───── RECORDS SUPPLIED

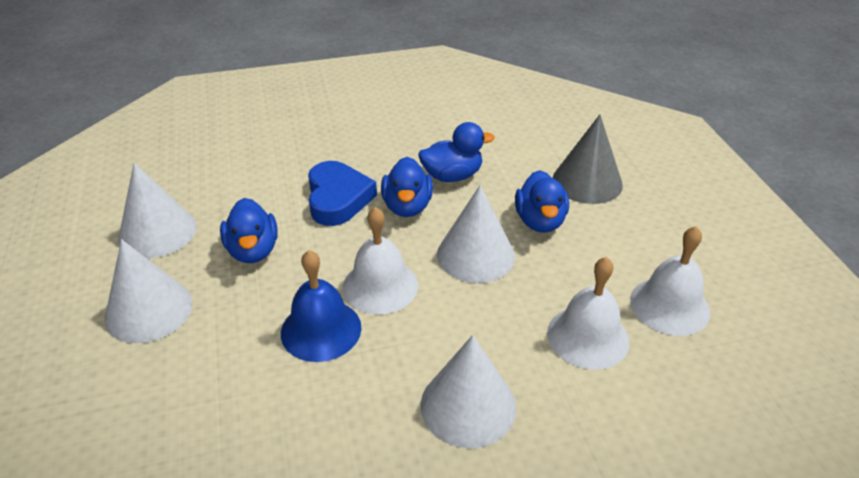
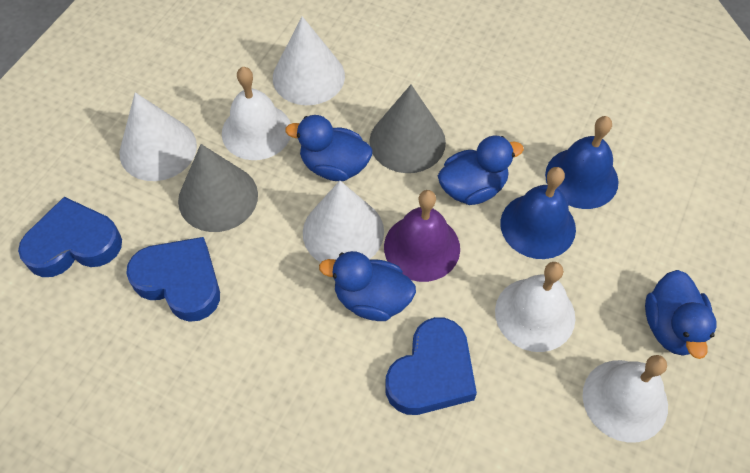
blue bell: 1 -> 2
blue heart: 1 -> 3
grey cone: 1 -> 2
purple bell: 0 -> 1
white cone: 4 -> 3

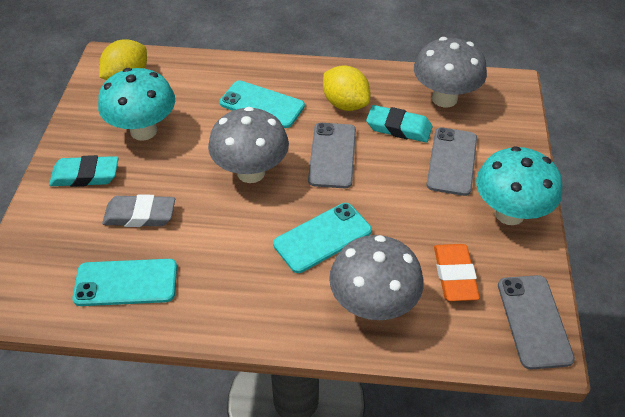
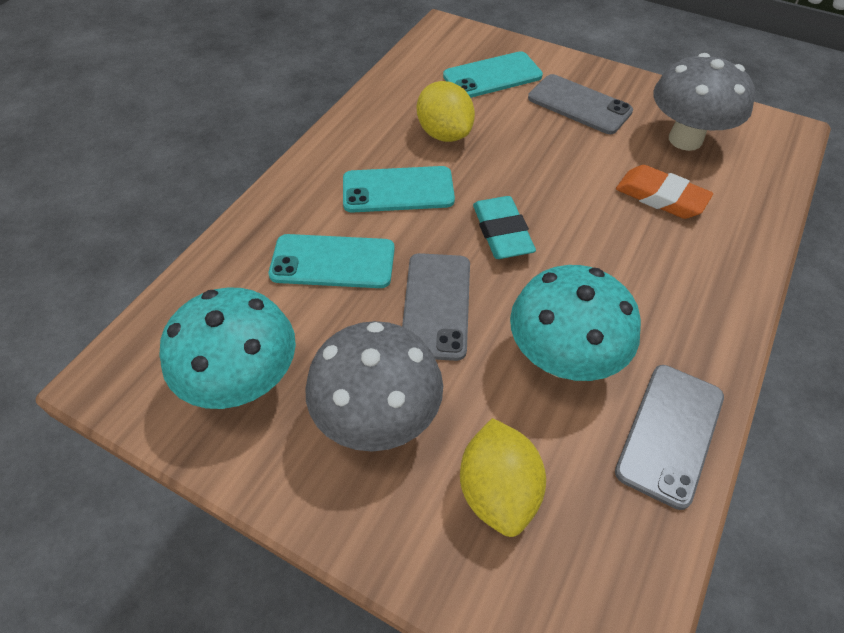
grey eraser: 1 -> 0
grey mushroom: 3 -> 2
turquoise eraser: 2 -> 1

──────────

EXERCISE OBJECTIVE: Using the material above, restate word for word the lines from the line that has "white cone: 4 -> 3" to the last line, inclusive, with pictures omitted.

EXERCISE ANSWER:
white cone: 4 -> 3

grey eraser: 1 -> 0
grey mushroom: 3 -> 2
turquoise eraser: 2 -> 1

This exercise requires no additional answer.